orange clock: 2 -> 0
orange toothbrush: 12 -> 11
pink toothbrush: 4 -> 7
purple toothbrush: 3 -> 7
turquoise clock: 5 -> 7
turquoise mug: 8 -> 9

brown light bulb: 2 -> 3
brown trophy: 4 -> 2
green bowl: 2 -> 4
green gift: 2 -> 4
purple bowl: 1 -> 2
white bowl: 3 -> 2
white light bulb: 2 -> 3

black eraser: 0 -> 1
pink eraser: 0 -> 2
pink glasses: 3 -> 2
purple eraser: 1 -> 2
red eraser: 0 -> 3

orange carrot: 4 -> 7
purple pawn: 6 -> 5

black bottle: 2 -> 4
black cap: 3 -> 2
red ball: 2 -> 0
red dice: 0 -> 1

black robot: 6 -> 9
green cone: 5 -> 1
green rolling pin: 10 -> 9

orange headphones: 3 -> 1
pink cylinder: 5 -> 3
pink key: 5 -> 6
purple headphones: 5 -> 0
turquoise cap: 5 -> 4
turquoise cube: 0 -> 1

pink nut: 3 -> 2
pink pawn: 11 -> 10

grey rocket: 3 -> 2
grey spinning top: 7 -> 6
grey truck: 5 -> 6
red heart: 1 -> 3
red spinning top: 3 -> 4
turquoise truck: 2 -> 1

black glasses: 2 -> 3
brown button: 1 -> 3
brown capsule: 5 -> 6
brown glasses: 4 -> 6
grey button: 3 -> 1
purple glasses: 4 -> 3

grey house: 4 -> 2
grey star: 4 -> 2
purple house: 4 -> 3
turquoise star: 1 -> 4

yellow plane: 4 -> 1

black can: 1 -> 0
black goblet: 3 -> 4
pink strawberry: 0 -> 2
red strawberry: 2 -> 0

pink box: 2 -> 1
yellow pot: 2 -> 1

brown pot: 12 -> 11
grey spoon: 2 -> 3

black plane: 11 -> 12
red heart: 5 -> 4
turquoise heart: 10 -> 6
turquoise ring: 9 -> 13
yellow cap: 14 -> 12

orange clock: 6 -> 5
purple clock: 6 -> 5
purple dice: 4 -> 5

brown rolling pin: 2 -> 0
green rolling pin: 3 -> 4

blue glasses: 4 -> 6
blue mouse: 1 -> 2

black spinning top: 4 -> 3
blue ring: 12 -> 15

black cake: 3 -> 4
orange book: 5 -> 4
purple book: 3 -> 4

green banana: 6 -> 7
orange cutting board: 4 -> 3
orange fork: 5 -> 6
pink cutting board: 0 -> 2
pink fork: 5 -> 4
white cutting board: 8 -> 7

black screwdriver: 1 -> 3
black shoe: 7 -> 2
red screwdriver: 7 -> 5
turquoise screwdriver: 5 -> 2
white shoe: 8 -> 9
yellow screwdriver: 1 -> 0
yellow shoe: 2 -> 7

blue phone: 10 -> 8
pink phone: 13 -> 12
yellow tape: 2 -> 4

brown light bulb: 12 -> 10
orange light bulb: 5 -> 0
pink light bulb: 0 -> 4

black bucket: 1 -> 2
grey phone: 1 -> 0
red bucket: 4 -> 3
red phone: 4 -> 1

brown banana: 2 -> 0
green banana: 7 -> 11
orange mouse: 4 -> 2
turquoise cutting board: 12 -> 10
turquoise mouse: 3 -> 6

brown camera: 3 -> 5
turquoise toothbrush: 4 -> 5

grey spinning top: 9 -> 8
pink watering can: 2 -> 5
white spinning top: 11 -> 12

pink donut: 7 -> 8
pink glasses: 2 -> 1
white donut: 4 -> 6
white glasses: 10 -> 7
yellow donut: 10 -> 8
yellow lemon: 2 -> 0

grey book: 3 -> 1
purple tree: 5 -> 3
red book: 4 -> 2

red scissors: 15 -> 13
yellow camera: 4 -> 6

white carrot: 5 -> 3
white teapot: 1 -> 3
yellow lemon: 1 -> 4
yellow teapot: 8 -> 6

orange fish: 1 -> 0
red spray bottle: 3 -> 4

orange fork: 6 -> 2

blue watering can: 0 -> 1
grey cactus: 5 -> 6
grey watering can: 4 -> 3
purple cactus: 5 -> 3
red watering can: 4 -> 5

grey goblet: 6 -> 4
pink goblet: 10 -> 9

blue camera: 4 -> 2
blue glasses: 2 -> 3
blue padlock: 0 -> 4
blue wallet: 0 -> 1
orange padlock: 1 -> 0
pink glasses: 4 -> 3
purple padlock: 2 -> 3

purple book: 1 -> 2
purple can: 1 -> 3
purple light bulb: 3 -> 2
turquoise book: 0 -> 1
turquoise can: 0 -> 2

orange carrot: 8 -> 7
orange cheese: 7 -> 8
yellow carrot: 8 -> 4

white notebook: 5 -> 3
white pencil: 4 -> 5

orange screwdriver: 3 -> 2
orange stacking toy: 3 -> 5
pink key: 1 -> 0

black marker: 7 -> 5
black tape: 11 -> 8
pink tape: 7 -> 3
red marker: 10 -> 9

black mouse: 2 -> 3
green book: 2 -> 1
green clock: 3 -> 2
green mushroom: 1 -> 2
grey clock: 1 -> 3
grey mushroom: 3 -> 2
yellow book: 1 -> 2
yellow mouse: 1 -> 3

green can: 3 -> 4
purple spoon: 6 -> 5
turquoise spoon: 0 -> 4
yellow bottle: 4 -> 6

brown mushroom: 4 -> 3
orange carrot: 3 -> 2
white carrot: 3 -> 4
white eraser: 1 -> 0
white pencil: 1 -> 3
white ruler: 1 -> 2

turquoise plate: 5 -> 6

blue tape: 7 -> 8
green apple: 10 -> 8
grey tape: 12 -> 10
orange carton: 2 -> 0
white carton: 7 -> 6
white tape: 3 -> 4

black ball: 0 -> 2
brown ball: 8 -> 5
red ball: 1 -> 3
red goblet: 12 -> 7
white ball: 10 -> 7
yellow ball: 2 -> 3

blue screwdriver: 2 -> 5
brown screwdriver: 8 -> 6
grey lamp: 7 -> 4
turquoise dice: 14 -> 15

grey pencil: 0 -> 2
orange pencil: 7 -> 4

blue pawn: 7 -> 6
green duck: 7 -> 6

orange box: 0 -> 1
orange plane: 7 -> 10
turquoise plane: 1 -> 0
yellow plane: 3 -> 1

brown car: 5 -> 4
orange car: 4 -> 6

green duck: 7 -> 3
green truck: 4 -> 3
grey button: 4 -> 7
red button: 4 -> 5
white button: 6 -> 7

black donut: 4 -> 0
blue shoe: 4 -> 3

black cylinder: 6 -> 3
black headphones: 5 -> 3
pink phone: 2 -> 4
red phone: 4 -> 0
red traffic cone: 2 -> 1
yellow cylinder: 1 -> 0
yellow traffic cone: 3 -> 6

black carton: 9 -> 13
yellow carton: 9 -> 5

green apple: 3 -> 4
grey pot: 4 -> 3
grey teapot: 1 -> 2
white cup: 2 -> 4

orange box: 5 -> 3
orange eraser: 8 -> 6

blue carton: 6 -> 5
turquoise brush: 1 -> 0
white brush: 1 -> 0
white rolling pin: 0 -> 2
**********
Directions.
Tally the lines of the listing above that contain the word "pencil" and state the result as a bare number.

Response area.
4